(Exercise data Opens)

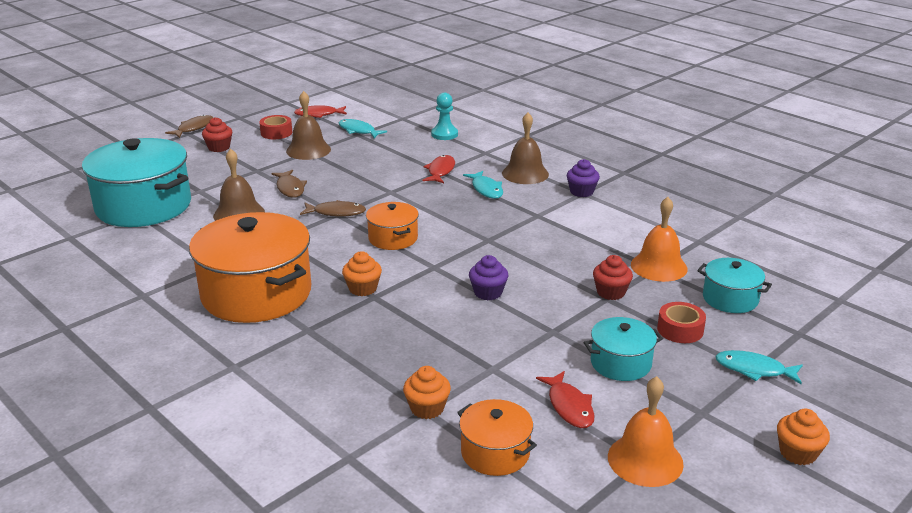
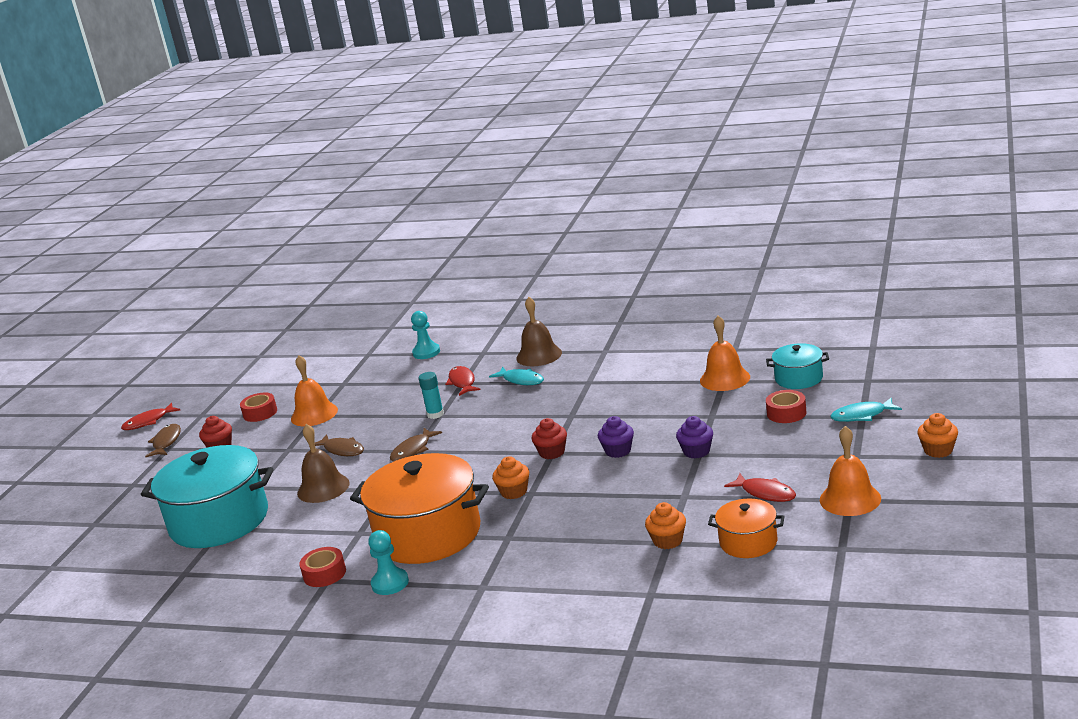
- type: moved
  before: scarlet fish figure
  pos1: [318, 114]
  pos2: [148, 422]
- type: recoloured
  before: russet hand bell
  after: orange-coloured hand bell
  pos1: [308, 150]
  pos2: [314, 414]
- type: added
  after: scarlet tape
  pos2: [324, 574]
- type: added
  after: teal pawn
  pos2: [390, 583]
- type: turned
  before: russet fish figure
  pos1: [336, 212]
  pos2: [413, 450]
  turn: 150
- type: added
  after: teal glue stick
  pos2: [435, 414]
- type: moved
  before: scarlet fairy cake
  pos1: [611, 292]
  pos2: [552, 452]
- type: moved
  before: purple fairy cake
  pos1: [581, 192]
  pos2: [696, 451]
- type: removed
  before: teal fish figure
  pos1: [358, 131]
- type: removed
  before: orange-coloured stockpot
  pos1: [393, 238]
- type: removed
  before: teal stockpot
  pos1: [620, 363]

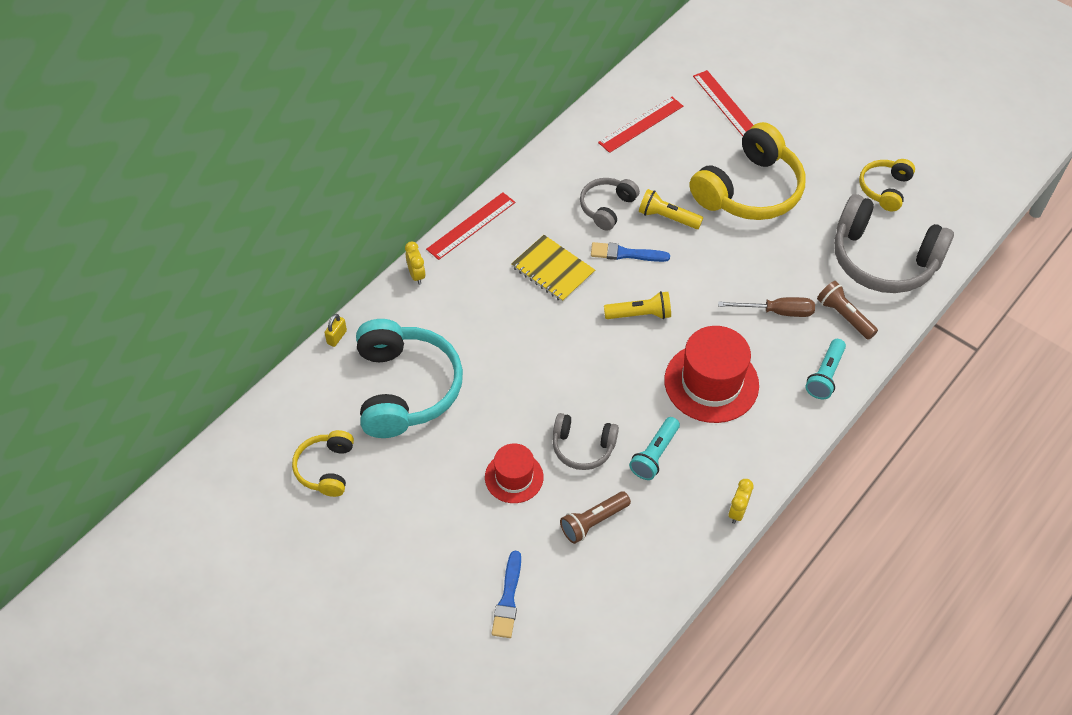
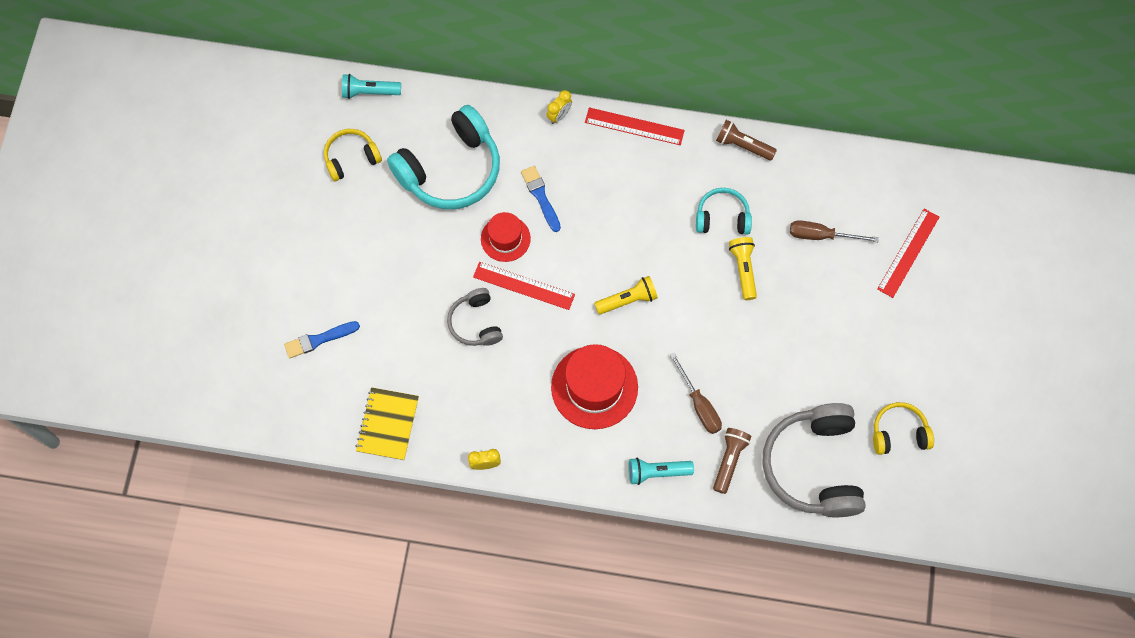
- type: moved
  before: teal torch
  pos1: [655, 455]
  pos2: [369, 92]
- type: moved
  before: golden notepad
  pos1: [552, 270]
  pos2: [388, 424]
- type: moved
  before: scarlet measuring stick
  pos1: [641, 124]
  pos2: [524, 285]
- type: moved
  before: scarlet hat
  pos1: [514, 477]
  pos2: [505, 238]
- type: moved
  before: cobalt paint brush
  pos1: [626, 254]
  pos2: [541, 196]
- type: turned
  before: golden torch
  pos1: [640, 314]
  pos2: [628, 300]
  turn: -75
- type: recoloured
  before: ash-grey headphones
  after: teal headphones
  pos1: [607, 207]
  pos2: [722, 217]
- type: moved
  before: russet torch
  pos1: [593, 522]
  pos2: [742, 146]
- type: added
  after: russet hand screwdriver
  pos2: [821, 235]
- type: removed
  before: golden small lock
  pos1: [337, 337]
- type: removed
  before: golden headphones
  pos1: [749, 190]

(Exercise data Closes)

**Task brief**:
Copy each line of the preceding data that contains the string "teal".

**Response area**:
  after: teal pawn
  after: teal glue stick
  before: teal fish figure
  before: teal stockpot
  before: teal torch
  after: teal headphones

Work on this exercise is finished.